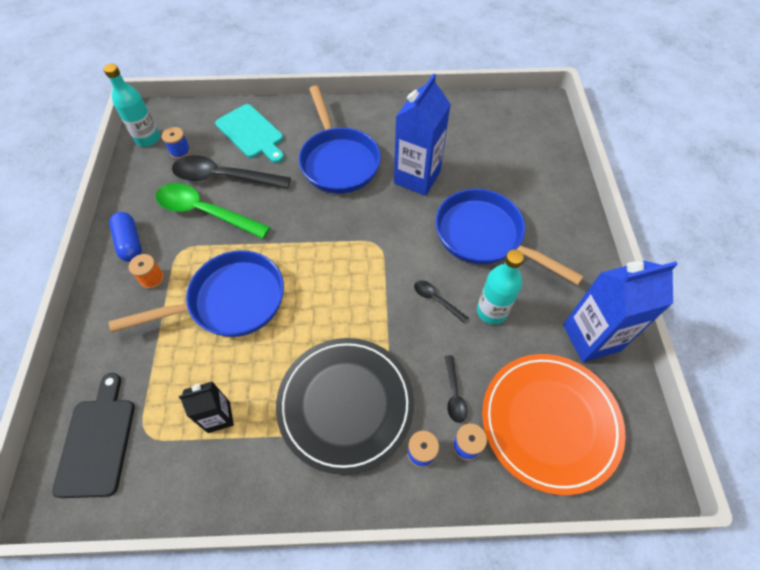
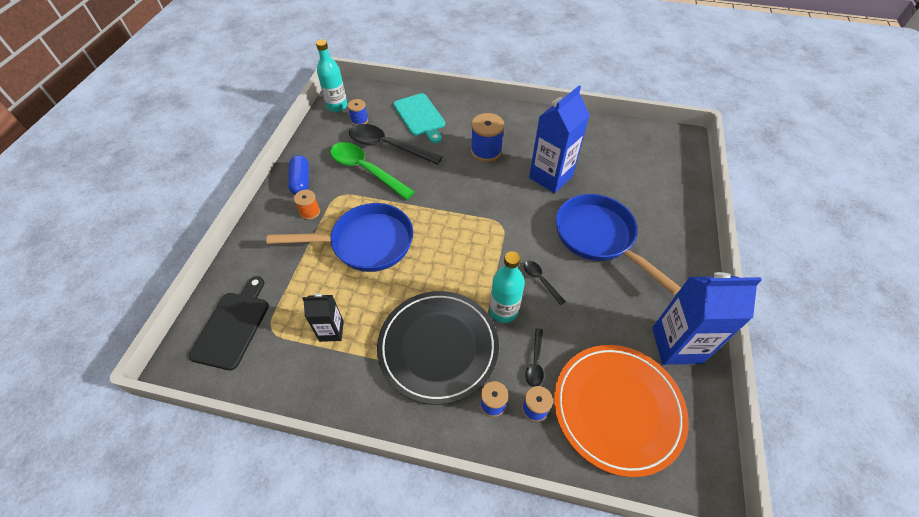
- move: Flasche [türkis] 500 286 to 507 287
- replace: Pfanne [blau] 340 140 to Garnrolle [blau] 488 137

--

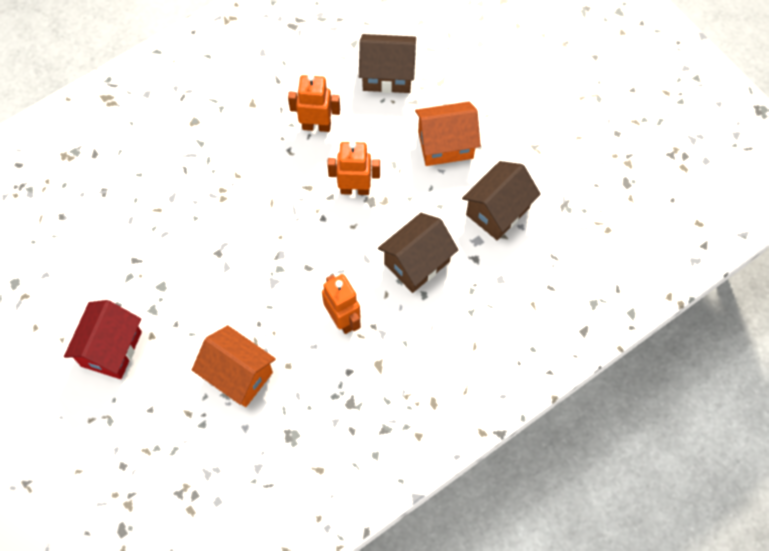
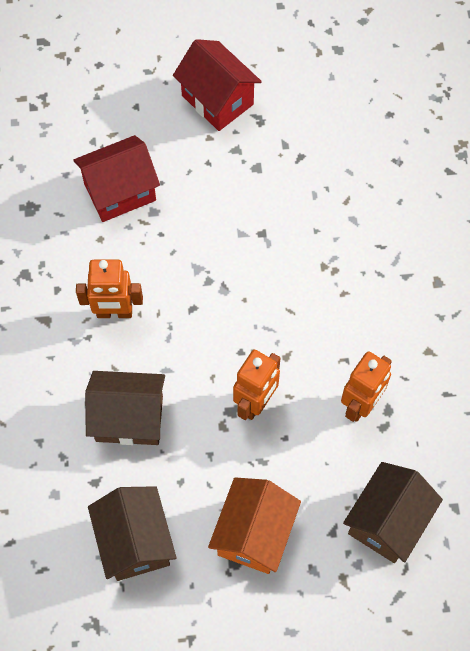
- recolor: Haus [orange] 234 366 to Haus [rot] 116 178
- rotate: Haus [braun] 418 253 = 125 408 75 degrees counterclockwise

TASK OBJECTIVE:
Please give an exact copy of the entries above, from the line with "- move: Flasche [türkis] 500 286 to 507 287" down to the line with "- replace: Pfanne", inclusive, and nothing else.

YOUR SOLUTION:
- move: Flasche [türkis] 500 286 to 507 287
- replace: Pfanne [blau] 340 140 to Garnrolle [blau] 488 137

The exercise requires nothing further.